• RECORDS SUPPLIED:
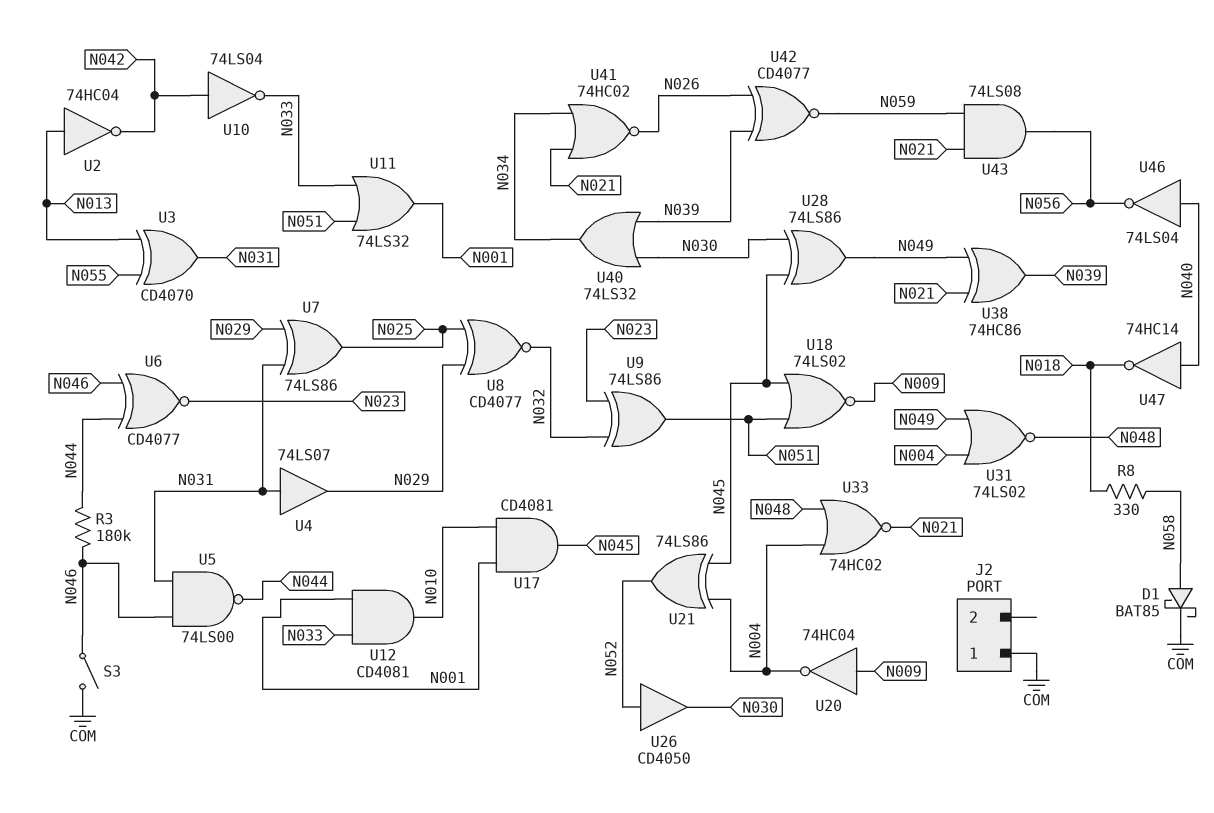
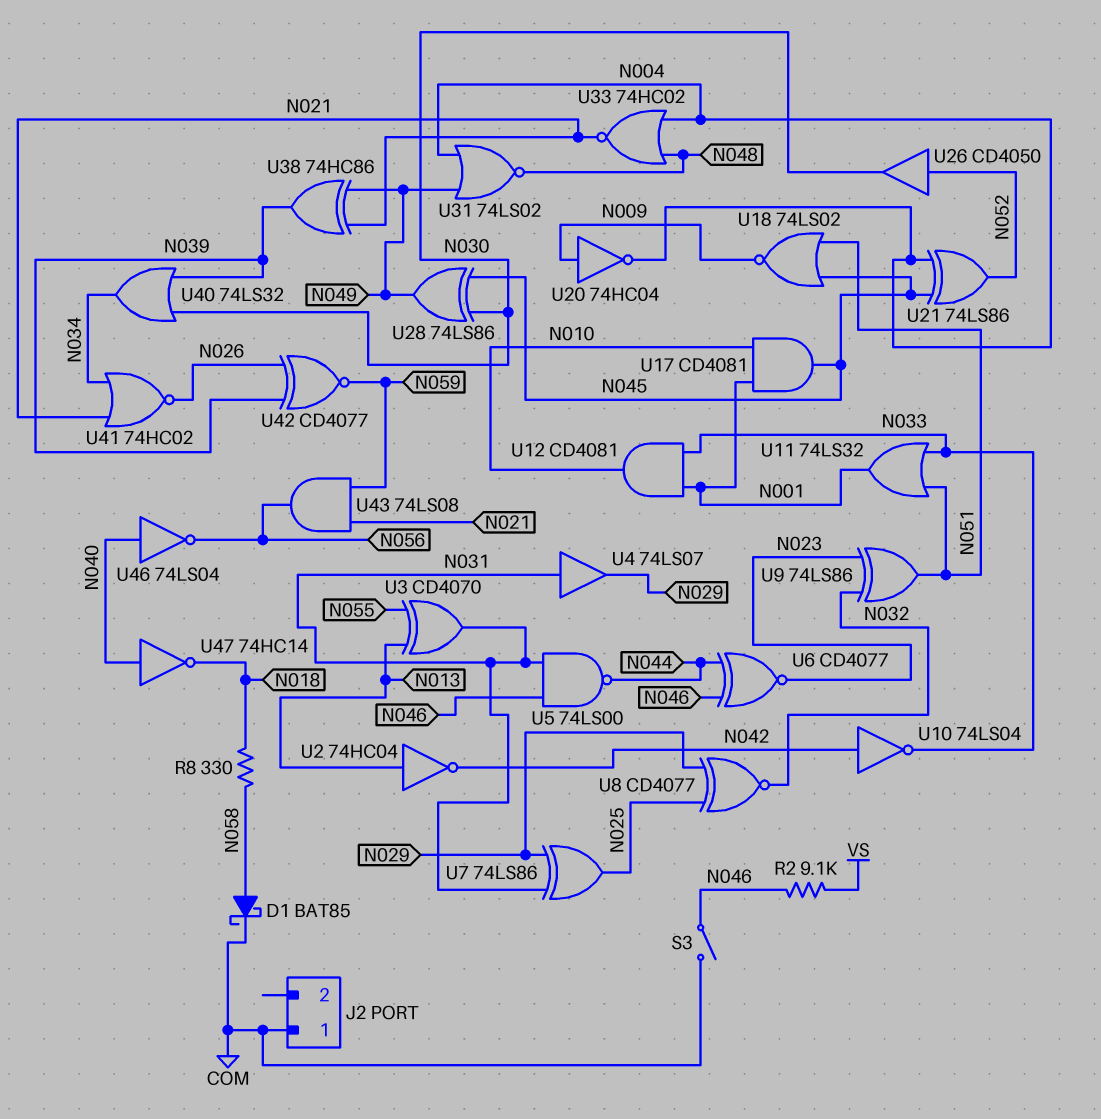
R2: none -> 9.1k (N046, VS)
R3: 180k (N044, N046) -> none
--
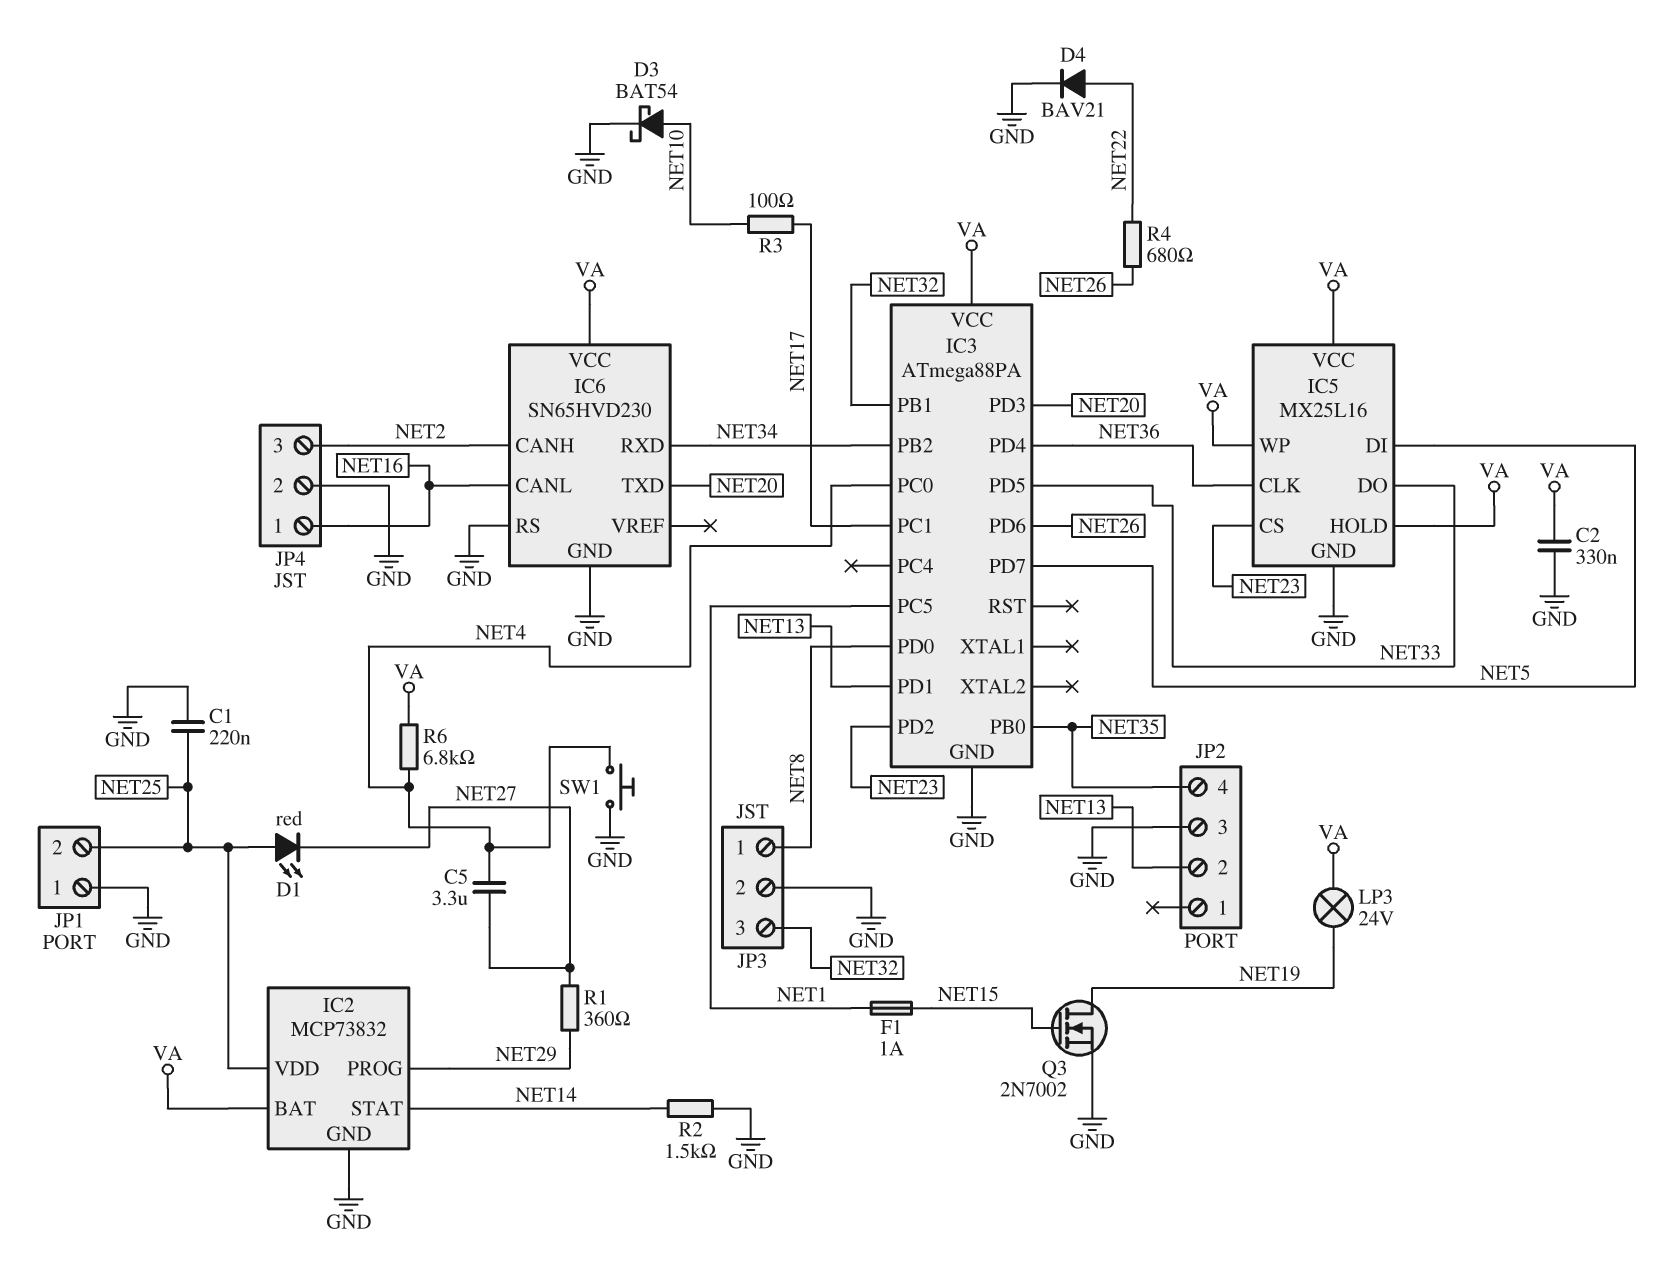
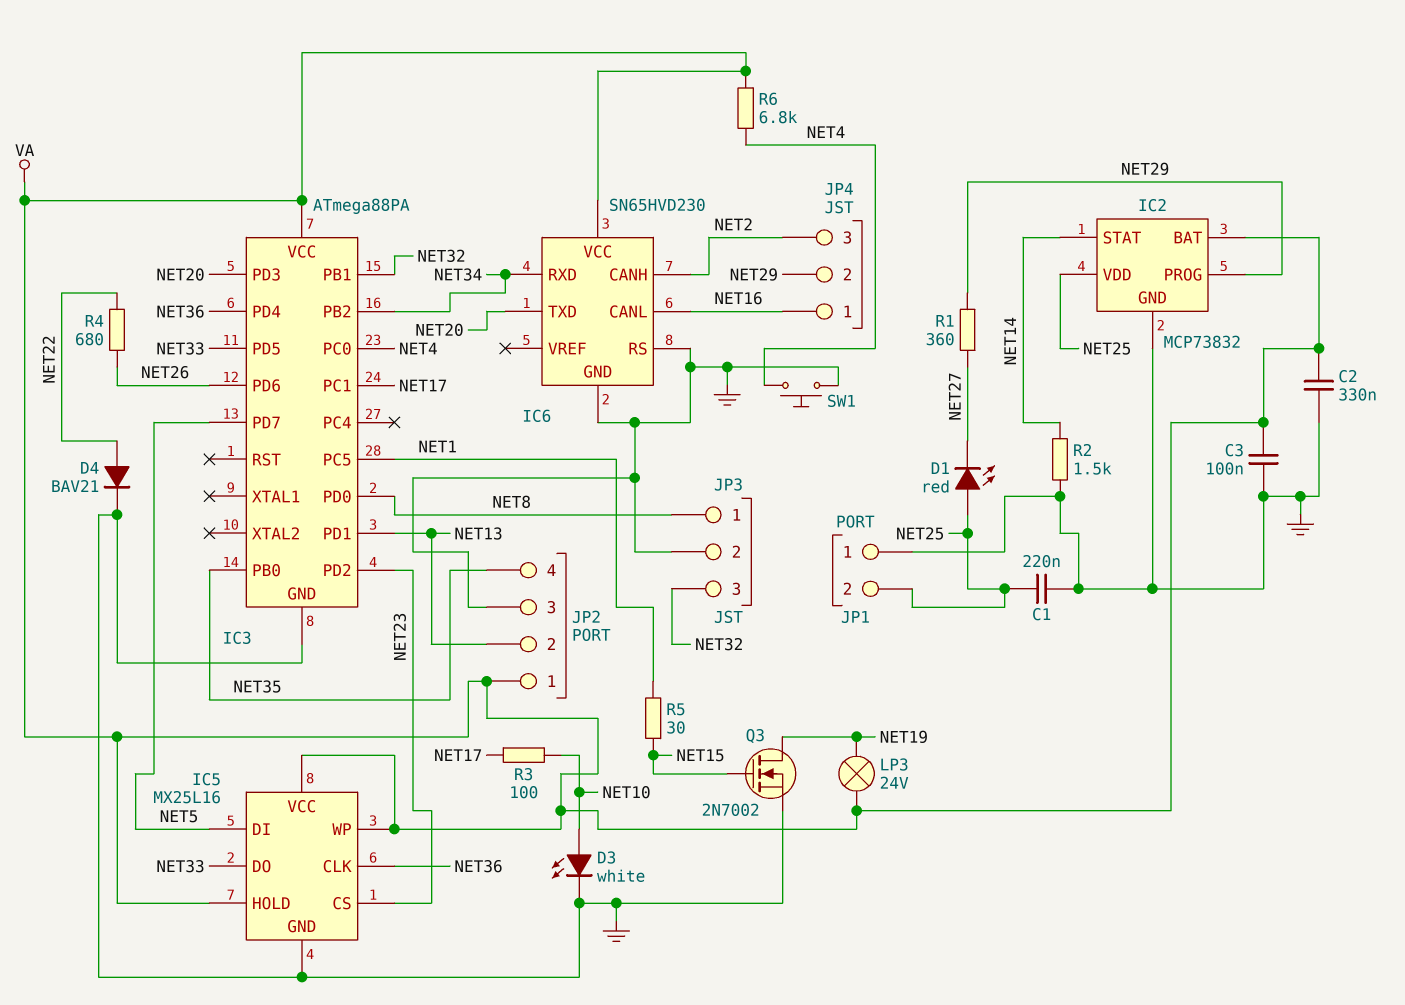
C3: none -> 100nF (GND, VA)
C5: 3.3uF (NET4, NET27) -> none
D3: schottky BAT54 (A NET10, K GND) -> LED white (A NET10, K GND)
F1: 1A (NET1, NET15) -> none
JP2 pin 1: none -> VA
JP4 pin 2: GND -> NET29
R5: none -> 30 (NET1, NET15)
* * *
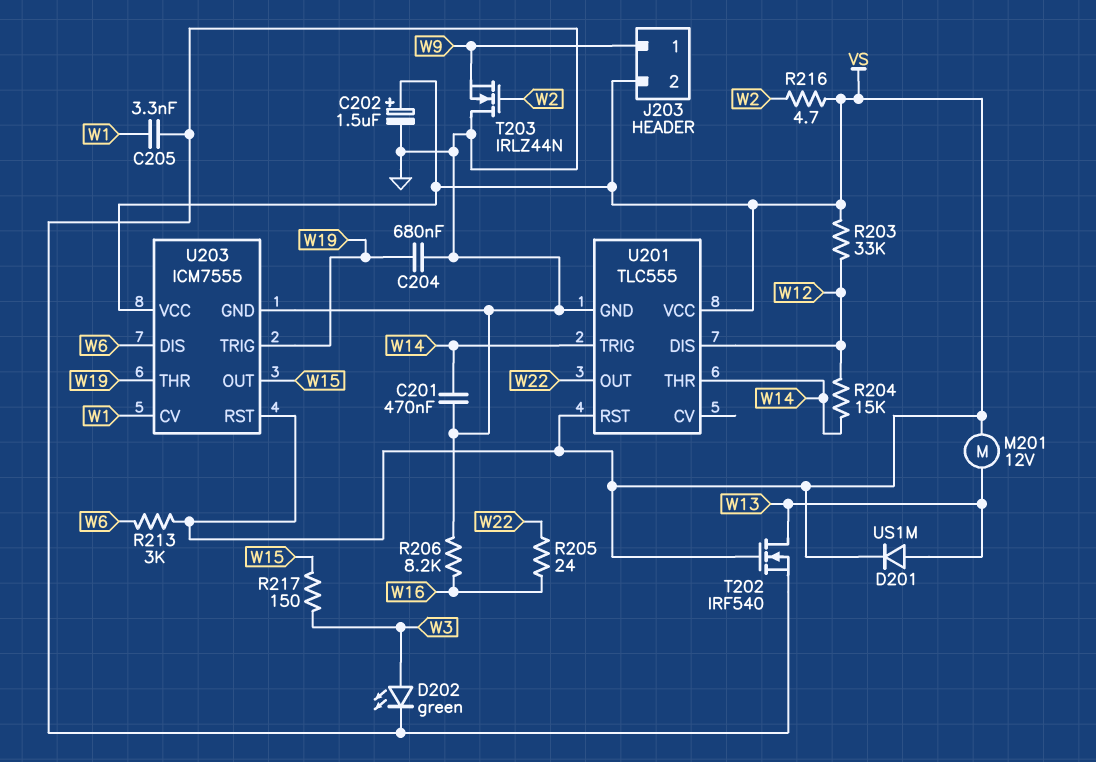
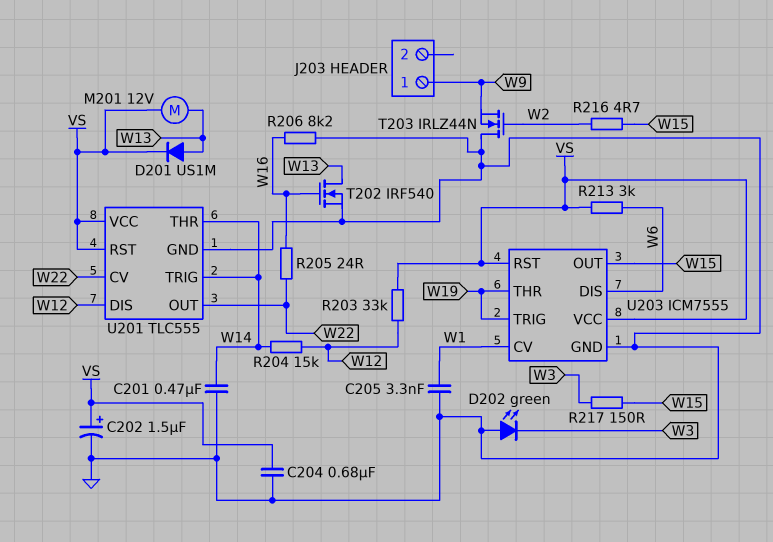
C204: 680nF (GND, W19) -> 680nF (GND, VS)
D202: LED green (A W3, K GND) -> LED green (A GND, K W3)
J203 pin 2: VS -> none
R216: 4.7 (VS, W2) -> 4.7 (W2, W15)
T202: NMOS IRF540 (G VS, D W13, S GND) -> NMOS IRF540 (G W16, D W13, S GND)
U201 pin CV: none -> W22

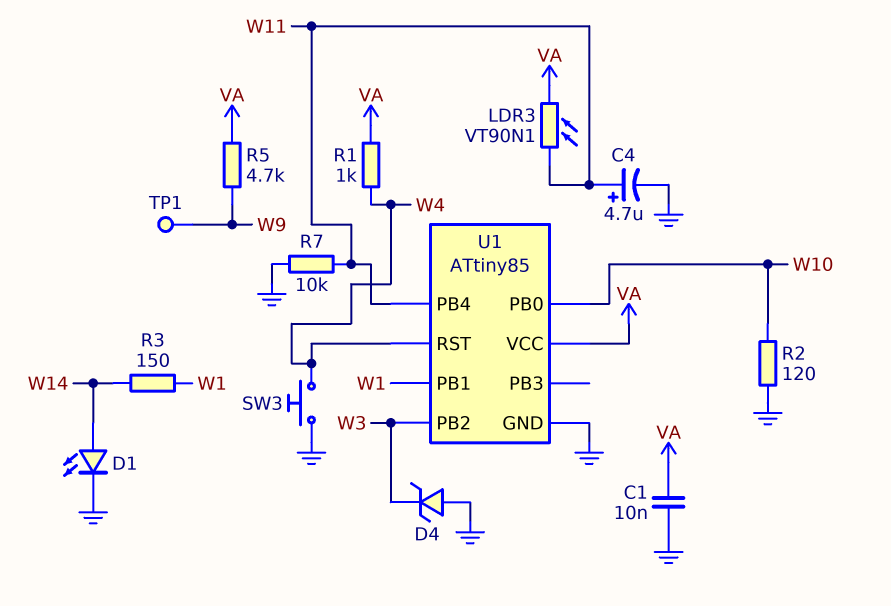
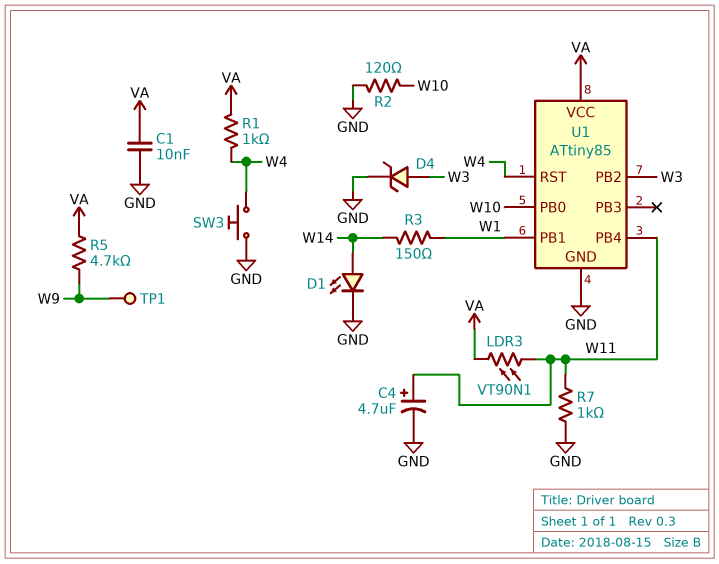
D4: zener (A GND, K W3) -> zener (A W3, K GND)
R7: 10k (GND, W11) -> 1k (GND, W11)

• ACTIVITY: Set down precisely the lines above between the line holding "F1: 1A (NET1, NET15) -> none" and the line holding "R5: none -> 30 (NET1, NET15)", inclusive, and nothing beyond them.

• EXERCISE OUTPUT:
F1: 1A (NET1, NET15) -> none
JP2 pin 1: none -> VA
JP4 pin 2: GND -> NET29
R5: none -> 30 (NET1, NET15)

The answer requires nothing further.